Job
Would you transcribe exactly the lines below, starting at the one that contains "purple square: (170, 72)" and ending with the last line, both included? Leave out all other lines.

[Coordinate change listings]
****
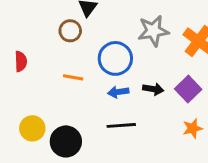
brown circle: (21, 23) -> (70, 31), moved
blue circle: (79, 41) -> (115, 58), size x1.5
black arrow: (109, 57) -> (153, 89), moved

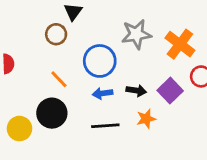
orange line: (73, 77) -> (59, 79), turned 36
orange star: (193, 128) -> (146, 119), moved
black circle: (66, 141) -> (52, 113), moved

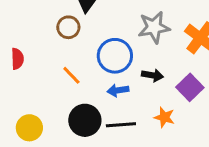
black arrow: (136, 91) -> (152, 75), moved
black circle: (52, 113) -> (85, 120), moved
orange star: (146, 119) -> (164, 117), turned 30

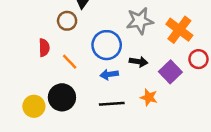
red semicircle: (17, 59) -> (44, 48), moved
black circle: (85, 120) -> (62, 97), moved

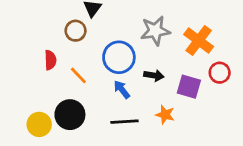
purple square: (170, 72) -> (189, 87), turned -30
blue arrow: (109, 74) -> (122, 89), turned 60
****
The answer
purple square: (170, 72) -> (189, 87), turned -30
blue arrow: (109, 74) -> (122, 89), turned 60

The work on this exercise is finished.